Assignment: Each line in the data holding "turned" should be listed.

Provided material:
___
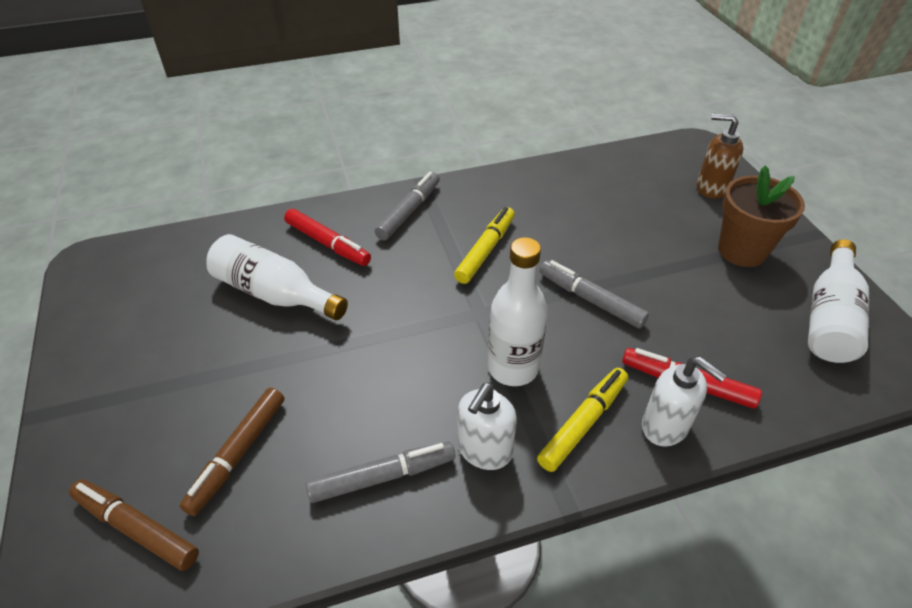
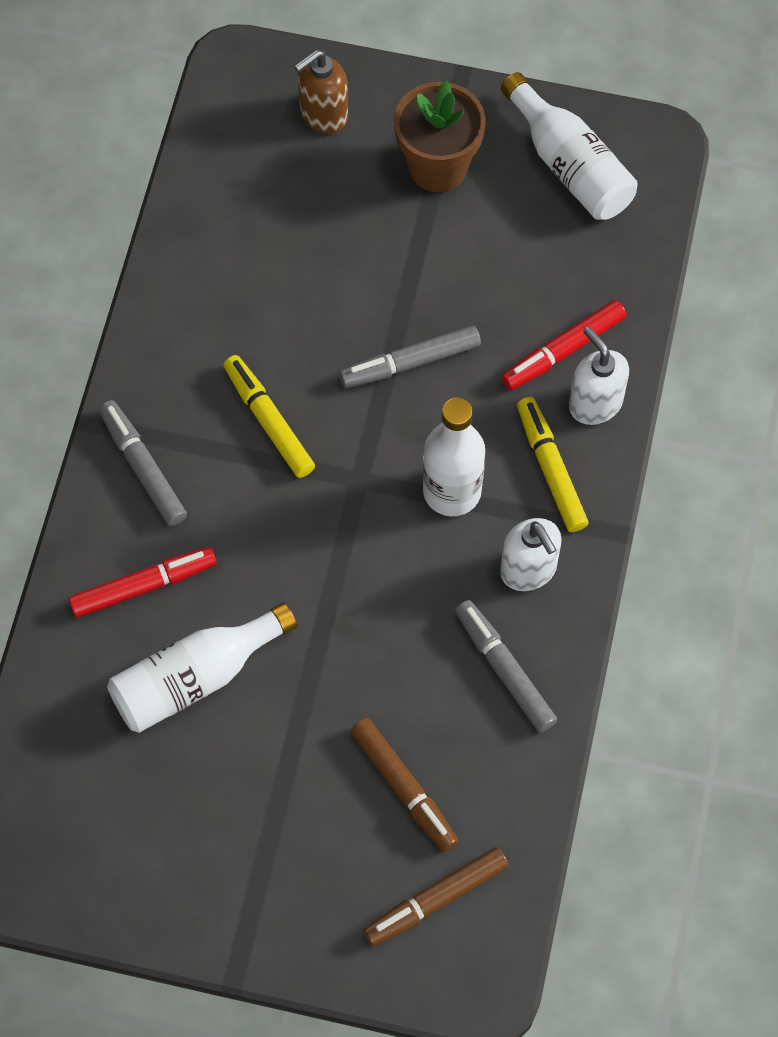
camera: 60 degrees left, 20 degrees up
(382, 476) = (504, 670): grey marker -> grey marker turned 45 degrees counterclockwise
(665, 426) = (595, 403): white soap dispenser -> white soap dispenser turned 105 degrees counterclockwise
___
Expected answer:
(382, 476) = (504, 670): grey marker -> grey marker turned 45 degrees counterclockwise
(665, 426) = (595, 403): white soap dispenser -> white soap dispenser turned 105 degrees counterclockwise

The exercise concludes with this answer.